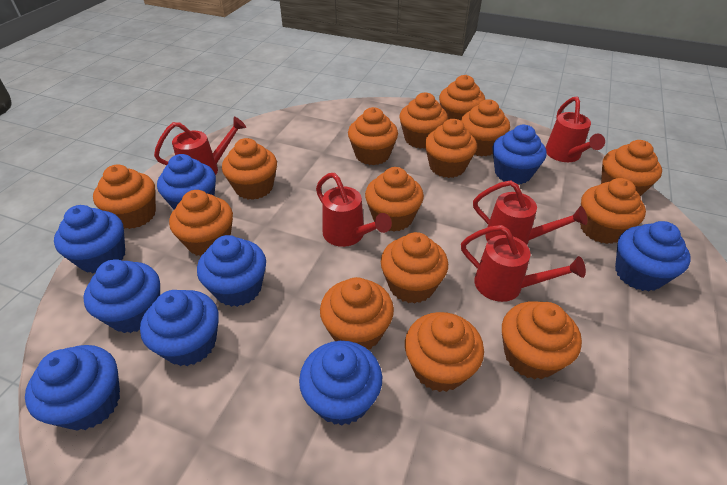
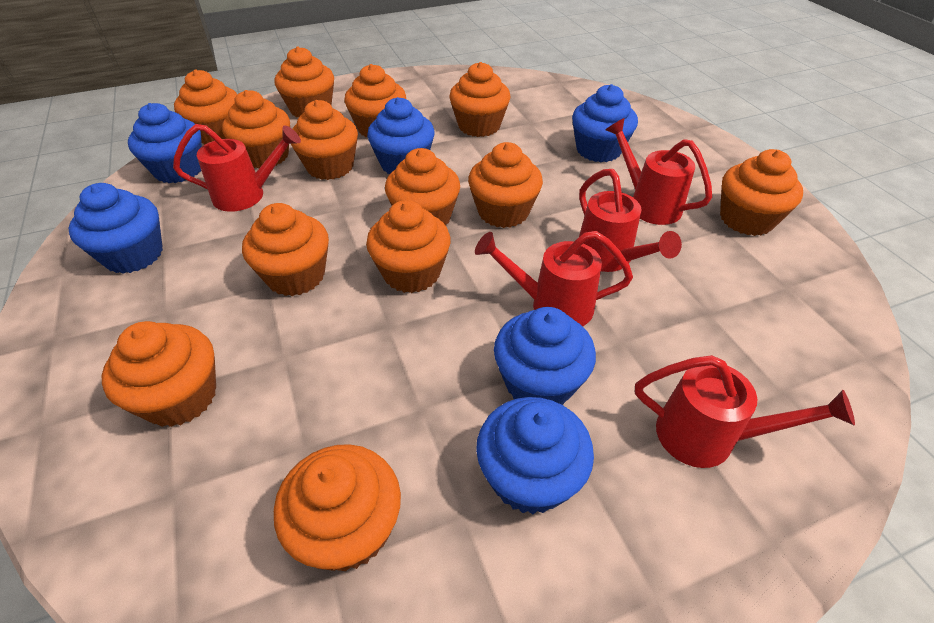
blue cupcake: 9 -> 6
orange cupcake: 15 -> 13

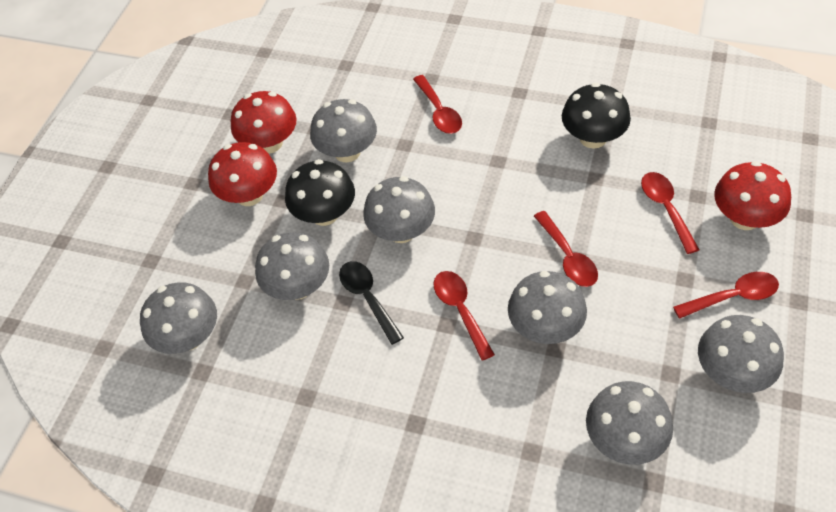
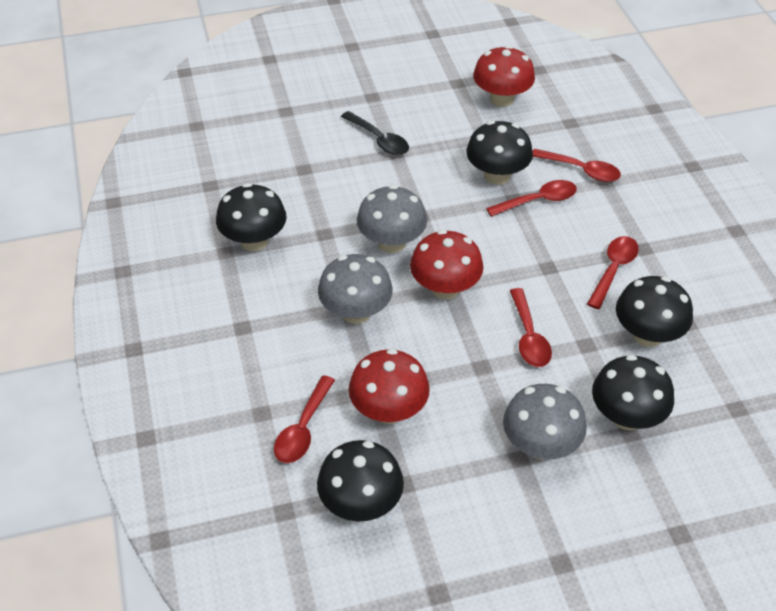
black mushroom: 2 -> 5
grey mushroom: 7 -> 3

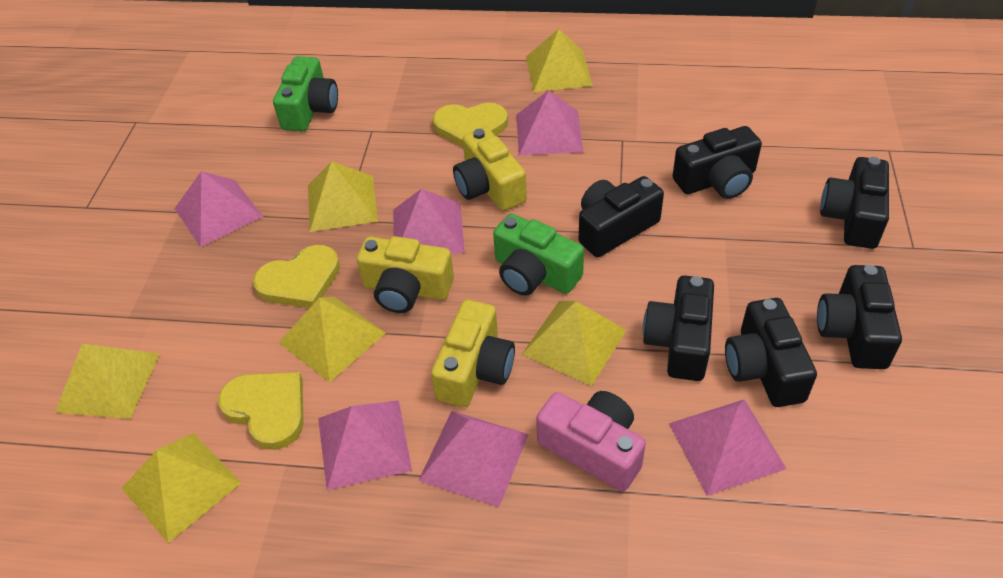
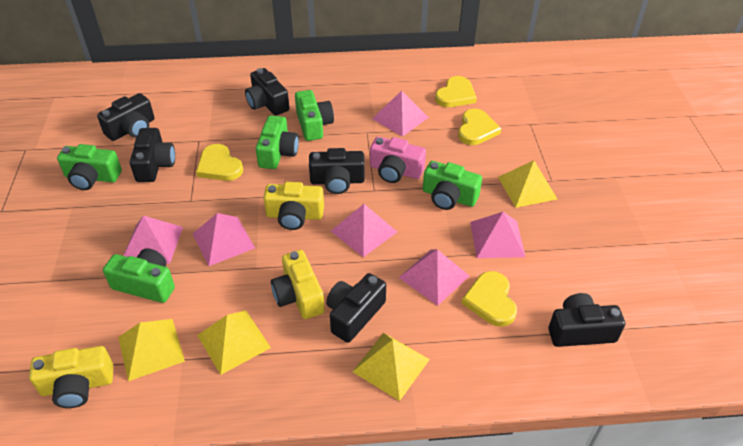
green camera: 2 -> 5
yellow heart: 3 -> 4
yellow pyramid: 6 -> 4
▬▬▬
--- Your objective ---
Write the records above out again exactly, with no pictures in your copy.

--- Response to the exercise ---
blue cupcake: 9 -> 6
orange cupcake: 15 -> 13

black mushroom: 2 -> 5
grey mushroom: 7 -> 3

green camera: 2 -> 5
yellow heart: 3 -> 4
yellow pyramid: 6 -> 4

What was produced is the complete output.